■ EXERCISE BRIEF ■
A precise reproduction of every record below is needed, minus the pictures.

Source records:

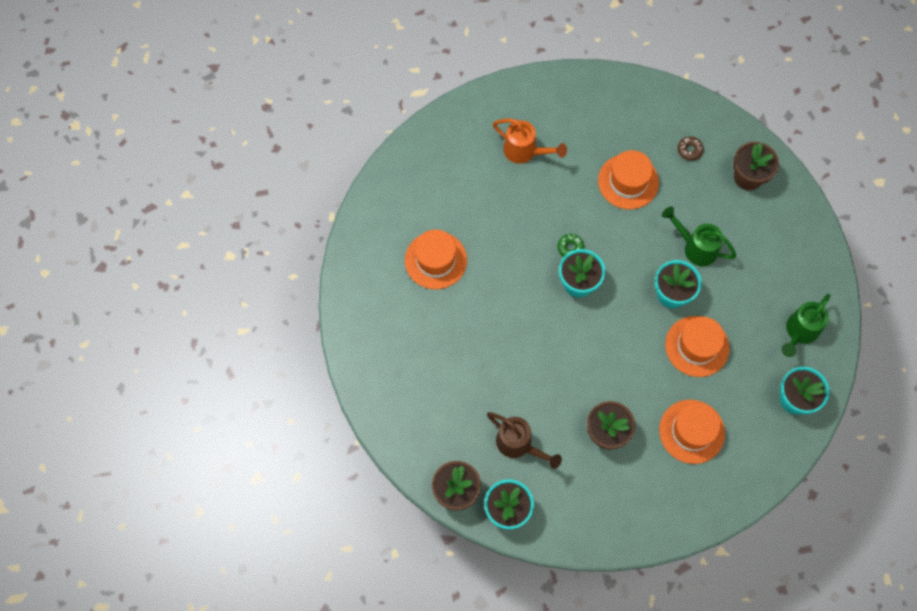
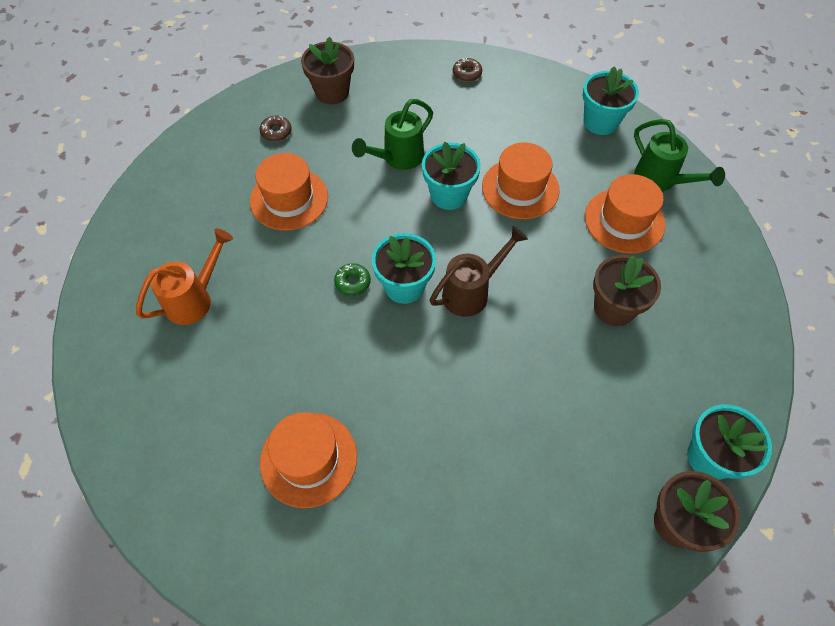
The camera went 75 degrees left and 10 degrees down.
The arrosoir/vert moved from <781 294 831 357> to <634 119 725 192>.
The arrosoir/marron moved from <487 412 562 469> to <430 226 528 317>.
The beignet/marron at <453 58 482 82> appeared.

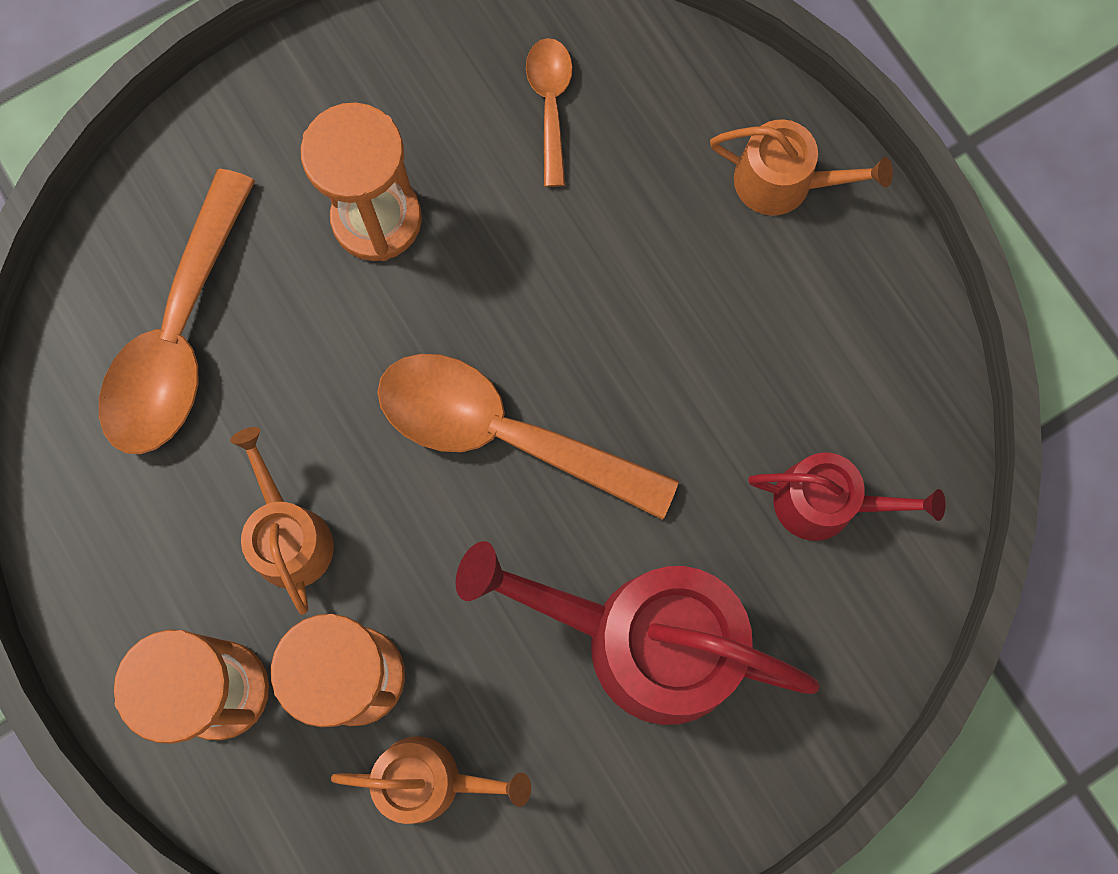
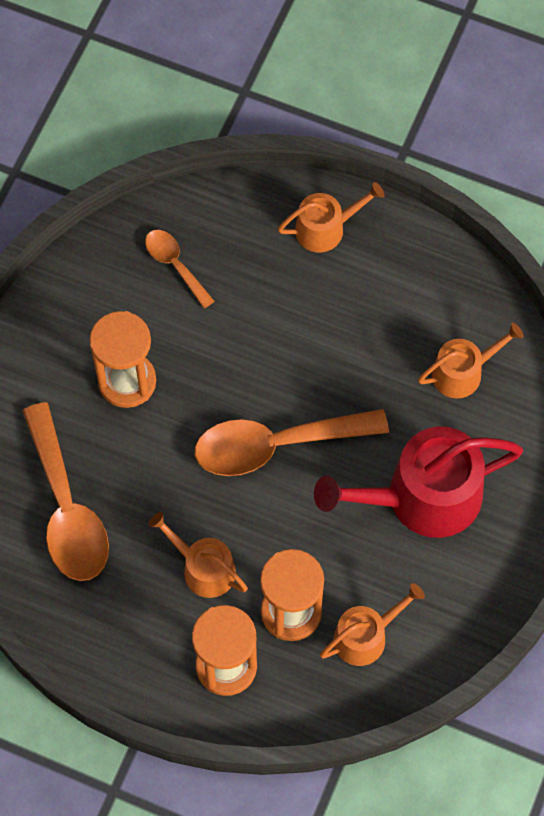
The camera went 35 degrees left and 10 degrees down.
The arrosoir/rouge at <748 452 946 541> became the arrosoir/orange at <418 323 524 398>.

■ ANSWER SECTION ■
The camera went 75 degrees left and 10 degrees down.
The arrosoir/vert moved from <781 294 831 357> to <634 119 725 192>.
The arrosoir/marron moved from <487 412 562 469> to <430 226 528 317>.
The beignet/marron at <453 58 482 82> appeared.

The camera went 35 degrees left and 10 degrees down.
The arrosoir/rouge at <748 452 946 541> became the arrosoir/orange at <418 323 524 398>.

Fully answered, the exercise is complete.